◆ Exercise brief: All lines from the one containing "(95, 510) = (205, 349): red" through the end of the data below must be reproduced exactly, and no others.

◆ Data block:
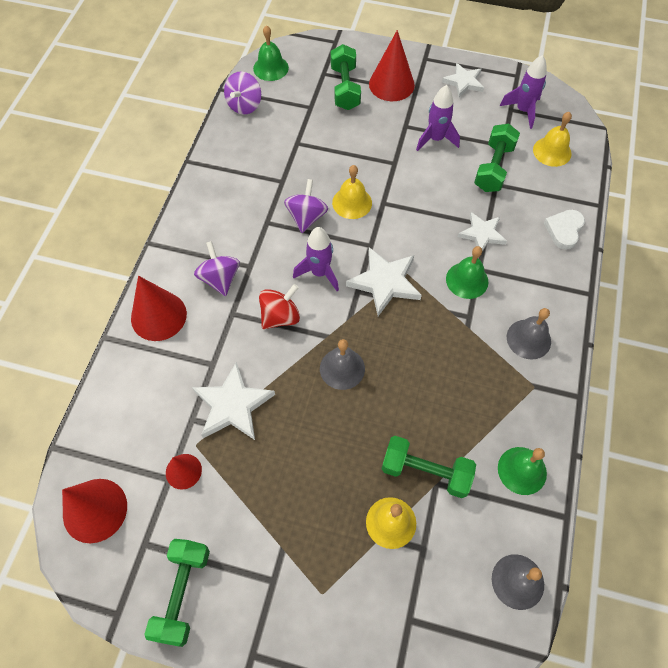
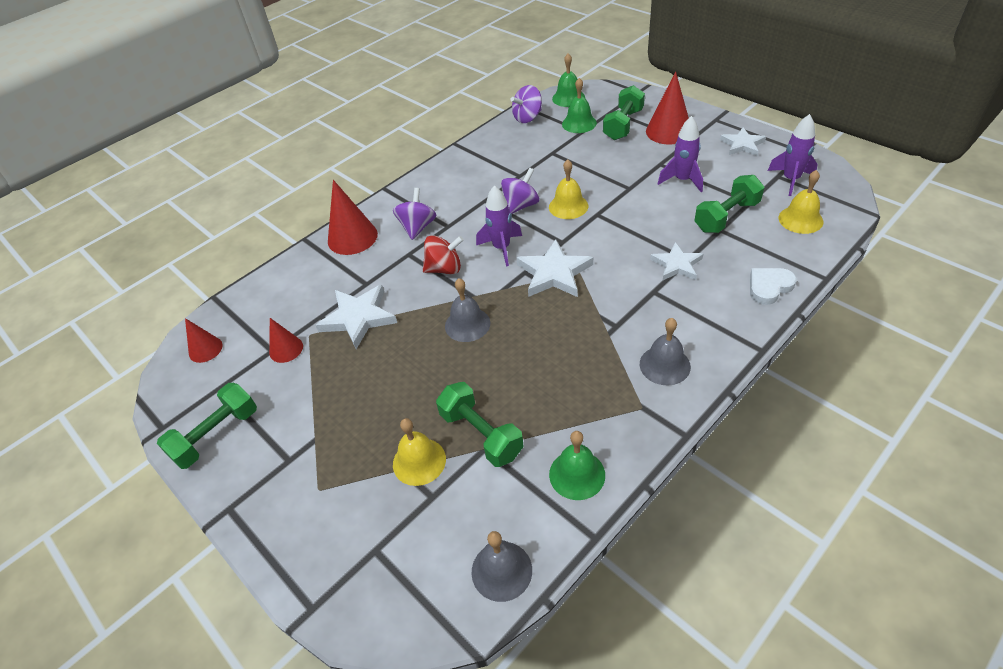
camera: 35 degrees right, 15 degrees down
(95, 510) = (205, 349): red cone -> red cone, size x0.58
(467, 280) = (634, 296): green bell -> green bell (579, 123)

◆ Answer box:
(95, 510) = (205, 349): red cone -> red cone, size x0.58
(467, 280) = (634, 296): green bell -> green bell (579, 123)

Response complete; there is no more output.